* To do: Look for the line that has "340,319 to 580,217" in the material below; please repeat it and every line after it, exactly, up to and including the line that has "gift/white (2nd from left)", and nothing else.

━━ Extracted data

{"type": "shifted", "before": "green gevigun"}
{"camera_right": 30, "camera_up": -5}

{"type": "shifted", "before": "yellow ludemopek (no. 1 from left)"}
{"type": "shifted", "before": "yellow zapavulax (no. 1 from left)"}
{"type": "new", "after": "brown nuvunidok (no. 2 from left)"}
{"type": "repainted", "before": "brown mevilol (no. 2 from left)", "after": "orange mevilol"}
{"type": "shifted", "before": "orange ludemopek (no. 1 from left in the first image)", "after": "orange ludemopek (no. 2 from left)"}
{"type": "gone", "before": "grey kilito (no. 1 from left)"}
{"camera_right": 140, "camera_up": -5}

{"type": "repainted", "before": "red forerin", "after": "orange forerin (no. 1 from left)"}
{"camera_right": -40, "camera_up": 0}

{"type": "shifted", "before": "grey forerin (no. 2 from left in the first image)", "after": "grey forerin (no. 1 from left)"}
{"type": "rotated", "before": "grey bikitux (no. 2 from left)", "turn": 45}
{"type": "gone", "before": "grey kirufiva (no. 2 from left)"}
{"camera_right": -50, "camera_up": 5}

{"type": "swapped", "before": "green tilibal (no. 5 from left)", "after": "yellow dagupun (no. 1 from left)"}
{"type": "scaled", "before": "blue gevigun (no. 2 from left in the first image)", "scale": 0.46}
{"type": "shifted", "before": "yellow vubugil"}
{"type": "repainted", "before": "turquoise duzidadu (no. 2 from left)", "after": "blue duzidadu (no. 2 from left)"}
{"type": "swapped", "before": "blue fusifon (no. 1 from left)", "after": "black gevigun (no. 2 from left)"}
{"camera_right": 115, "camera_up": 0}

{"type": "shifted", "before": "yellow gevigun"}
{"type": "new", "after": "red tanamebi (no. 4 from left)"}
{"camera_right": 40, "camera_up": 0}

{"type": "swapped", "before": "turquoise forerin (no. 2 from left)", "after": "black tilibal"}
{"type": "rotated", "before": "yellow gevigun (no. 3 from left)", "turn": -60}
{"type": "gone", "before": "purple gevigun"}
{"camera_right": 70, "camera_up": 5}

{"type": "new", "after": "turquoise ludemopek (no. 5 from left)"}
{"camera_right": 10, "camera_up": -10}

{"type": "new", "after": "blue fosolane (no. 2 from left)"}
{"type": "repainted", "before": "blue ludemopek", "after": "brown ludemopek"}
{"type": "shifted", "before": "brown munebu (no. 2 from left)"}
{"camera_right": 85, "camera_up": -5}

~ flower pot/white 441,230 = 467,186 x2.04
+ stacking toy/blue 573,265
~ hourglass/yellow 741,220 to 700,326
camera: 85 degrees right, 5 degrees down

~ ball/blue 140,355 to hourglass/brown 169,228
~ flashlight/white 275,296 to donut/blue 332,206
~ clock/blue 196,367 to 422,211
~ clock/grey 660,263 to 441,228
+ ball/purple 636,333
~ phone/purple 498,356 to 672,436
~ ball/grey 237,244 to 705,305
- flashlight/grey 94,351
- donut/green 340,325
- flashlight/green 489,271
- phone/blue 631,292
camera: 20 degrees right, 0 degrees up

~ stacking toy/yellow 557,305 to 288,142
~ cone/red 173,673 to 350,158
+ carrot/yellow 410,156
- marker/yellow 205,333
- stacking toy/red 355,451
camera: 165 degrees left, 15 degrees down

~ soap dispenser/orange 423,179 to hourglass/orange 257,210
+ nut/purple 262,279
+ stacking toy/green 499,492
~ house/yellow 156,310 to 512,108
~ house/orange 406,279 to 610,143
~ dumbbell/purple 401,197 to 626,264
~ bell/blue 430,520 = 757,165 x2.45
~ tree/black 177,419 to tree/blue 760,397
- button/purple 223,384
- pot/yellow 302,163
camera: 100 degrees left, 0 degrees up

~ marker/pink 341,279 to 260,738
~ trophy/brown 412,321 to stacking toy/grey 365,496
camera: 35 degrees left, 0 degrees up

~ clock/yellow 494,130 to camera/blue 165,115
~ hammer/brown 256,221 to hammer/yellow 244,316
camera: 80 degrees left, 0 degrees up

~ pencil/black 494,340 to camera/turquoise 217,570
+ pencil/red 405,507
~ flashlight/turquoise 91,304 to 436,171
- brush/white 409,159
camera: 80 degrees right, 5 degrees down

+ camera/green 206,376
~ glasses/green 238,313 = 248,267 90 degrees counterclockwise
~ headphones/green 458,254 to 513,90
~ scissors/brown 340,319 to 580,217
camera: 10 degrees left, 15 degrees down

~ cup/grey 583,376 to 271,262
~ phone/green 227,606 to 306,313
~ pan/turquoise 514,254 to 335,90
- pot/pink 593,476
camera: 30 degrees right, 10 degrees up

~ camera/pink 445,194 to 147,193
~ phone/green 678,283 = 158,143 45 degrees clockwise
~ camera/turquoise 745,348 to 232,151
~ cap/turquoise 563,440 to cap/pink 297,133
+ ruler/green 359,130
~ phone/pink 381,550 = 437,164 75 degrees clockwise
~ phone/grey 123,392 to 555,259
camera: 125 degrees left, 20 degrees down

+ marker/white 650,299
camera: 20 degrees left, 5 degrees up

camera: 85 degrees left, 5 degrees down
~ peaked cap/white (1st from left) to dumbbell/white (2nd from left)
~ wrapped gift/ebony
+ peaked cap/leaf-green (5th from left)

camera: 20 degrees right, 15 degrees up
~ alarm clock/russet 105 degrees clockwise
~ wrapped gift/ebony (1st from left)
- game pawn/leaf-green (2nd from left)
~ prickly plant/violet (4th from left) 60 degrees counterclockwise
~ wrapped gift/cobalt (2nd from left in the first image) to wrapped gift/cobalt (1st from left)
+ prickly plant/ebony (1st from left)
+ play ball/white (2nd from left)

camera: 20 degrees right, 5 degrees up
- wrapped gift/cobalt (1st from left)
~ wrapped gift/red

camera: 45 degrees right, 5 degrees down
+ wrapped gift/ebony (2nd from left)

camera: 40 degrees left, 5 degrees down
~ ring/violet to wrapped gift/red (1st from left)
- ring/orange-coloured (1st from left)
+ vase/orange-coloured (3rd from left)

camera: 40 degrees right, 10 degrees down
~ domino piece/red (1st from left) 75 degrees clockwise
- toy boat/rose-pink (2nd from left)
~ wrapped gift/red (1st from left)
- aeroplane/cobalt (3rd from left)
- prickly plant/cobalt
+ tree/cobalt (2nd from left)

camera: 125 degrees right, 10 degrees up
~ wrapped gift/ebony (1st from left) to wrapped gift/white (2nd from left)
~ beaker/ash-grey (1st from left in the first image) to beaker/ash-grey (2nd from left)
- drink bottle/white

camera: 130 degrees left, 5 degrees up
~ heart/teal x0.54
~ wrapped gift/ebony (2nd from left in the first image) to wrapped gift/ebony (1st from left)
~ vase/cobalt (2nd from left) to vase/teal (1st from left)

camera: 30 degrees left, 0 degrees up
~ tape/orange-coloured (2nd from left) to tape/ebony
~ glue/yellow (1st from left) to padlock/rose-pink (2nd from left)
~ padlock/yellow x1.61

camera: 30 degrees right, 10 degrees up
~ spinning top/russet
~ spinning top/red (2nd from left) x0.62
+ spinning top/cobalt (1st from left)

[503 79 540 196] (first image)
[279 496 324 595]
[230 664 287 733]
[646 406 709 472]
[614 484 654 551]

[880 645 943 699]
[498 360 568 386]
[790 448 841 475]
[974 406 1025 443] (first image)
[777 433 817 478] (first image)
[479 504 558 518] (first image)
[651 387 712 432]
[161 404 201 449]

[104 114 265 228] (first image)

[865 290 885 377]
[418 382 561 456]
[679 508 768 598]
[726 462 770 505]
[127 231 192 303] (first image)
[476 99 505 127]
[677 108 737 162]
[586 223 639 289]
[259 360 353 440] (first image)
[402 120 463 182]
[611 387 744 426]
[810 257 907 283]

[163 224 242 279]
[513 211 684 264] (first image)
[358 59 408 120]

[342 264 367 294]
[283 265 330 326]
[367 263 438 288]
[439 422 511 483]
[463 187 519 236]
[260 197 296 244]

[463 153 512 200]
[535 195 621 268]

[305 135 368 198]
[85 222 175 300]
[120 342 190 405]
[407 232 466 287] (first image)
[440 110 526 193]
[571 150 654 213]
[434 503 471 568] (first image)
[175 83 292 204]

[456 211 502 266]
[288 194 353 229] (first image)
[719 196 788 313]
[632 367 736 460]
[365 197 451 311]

━━━━

* Response to this exercise:
~ scissors/brown 340,319 to 580,217
camera: 10 degrees left, 15 degrees down

~ cup/grey 583,376 to 271,262
~ phone/green 227,606 to 306,313
~ pan/turquoise 514,254 to 335,90
- pot/pink 593,476
camera: 30 degrees right, 10 degrees up

~ camera/pink 445,194 to 147,193
~ phone/green 678,283 = 158,143 45 degrees clockwise
~ camera/turquoise 745,348 to 232,151
~ cap/turquoise 563,440 to cap/pink 297,133
+ ruler/green 359,130
~ phone/pink 381,550 = 437,164 75 degrees clockwise
~ phone/grey 123,392 to 555,259
camera: 125 degrees left, 20 degrees down

+ marker/white 650,299
camera: 20 degrees left, 5 degrees up

camera: 85 degrees left, 5 degrees down
~ peaked cap/white (1st from left) to dumbbell/white (2nd from left)
~ wrapped gift/ebony
+ peaked cap/leaf-green (5th from left)

camera: 20 degrees right, 15 degrees up
~ alarm clock/russet 105 degrees clockwise
~ wrapped gift/ebony (1st from left)
- game pawn/leaf-green (2nd from left)
~ prickly plant/violet (4th from left) 60 degrees counterclockwise
~ wrapped gift/cobalt (2nd from left in the first image) to wrapped gift/cobalt (1st from left)
+ prickly plant/ebony (1st from left)
+ play ball/white (2nd from left)

camera: 20 degrees right, 5 degrees up
- wrapped gift/cobalt (1st from left)
~ wrapped gift/red

camera: 45 degrees right, 5 degrees down
+ wrapped gift/ebony (2nd from left)

camera: 40 degrees left, 5 degrees down
~ ring/violet to wrapped gift/red (1st from left)
- ring/orange-coloured (1st from left)
+ vase/orange-coloured (3rd from left)

camera: 40 degrees right, 10 degrees down
~ domino piece/red (1st from left) 75 degrees clockwise
- toy boat/rose-pink (2nd from left)
~ wrapped gift/red (1st from left)
- aeroplane/cobalt (3rd from left)
- prickly plant/cobalt
+ tree/cobalt (2nd from left)

camera: 125 degrees right, 10 degrees up
~ wrapped gift/ebony (1st from left) to wrapped gift/white (2nd from left)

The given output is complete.